Content starts
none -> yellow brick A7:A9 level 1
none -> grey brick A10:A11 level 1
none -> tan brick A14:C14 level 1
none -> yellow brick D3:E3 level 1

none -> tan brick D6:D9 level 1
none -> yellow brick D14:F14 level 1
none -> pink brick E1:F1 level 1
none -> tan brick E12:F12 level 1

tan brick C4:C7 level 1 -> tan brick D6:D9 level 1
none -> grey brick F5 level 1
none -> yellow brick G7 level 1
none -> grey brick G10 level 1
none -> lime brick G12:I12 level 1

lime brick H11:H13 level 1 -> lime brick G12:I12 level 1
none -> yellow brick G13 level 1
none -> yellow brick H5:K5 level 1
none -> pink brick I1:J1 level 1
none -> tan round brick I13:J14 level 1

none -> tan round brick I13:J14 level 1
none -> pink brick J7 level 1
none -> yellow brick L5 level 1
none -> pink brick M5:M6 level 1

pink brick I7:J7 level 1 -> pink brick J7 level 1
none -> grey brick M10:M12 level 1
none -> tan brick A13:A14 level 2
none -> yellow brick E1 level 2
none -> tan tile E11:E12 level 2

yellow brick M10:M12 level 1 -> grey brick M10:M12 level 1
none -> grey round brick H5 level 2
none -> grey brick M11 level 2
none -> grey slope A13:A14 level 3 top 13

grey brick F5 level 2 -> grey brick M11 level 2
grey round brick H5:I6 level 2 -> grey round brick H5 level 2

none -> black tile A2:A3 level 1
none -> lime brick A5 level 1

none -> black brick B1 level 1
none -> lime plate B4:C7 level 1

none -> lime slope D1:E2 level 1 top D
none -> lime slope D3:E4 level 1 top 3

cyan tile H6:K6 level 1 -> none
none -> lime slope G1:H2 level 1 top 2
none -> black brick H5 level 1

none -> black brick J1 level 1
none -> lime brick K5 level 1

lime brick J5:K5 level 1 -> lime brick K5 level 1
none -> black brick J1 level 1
Content ends
Copy out the records once more. Match them exactly.

none -> yellow brick A7:A9 level 1
none -> grey brick A10:A11 level 1
none -> tan brick A14:C14 level 1
none -> yellow brick D3:E3 level 1

none -> tan brick D6:D9 level 1
none -> yellow brick D14:F14 level 1
none -> pink brick E1:F1 level 1
none -> tan brick E12:F12 level 1

tan brick C4:C7 level 1 -> tan brick D6:D9 level 1
none -> grey brick F5 level 1
none -> yellow brick G7 level 1
none -> grey brick G10 level 1
none -> lime brick G12:I12 level 1

lime brick H11:H13 level 1 -> lime brick G12:I12 level 1
none -> yellow brick G13 level 1
none -> yellow brick H5:K5 level 1
none -> pink brick I1:J1 level 1
none -> tan round brick I13:J14 level 1

none -> tan round brick I13:J14 level 1
none -> pink brick J7 level 1
none -> yellow brick L5 level 1
none -> pink brick M5:M6 level 1

pink brick I7:J7 level 1 -> pink brick J7 level 1
none -> grey brick M10:M12 level 1
none -> tan brick A13:A14 level 2
none -> yellow brick E1 level 2
none -> tan tile E11:E12 level 2

yellow brick M10:M12 level 1 -> grey brick M10:M12 level 1
none -> grey round brick H5 level 2
none -> grey brick M11 level 2
none -> grey slope A13:A14 level 3 top 13

grey brick F5 level 2 -> grey brick M11 level 2
grey round brick H5:I6 level 2 -> grey round brick H5 level 2

none -> black tile A2:A3 level 1
none -> lime brick A5 level 1

none -> black brick B1 level 1
none -> lime plate B4:C7 level 1

none -> lime slope D1:E2 level 1 top D
none -> lime slope D3:E4 level 1 top 3

cyan tile H6:K6 level 1 -> none
none -> lime slope G1:H2 level 1 top 2
none -> black brick H5 level 1

none -> black brick J1 level 1
none -> lime brick K5 level 1

lime brick J5:K5 level 1 -> lime brick K5 level 1
none -> black brick J1 level 1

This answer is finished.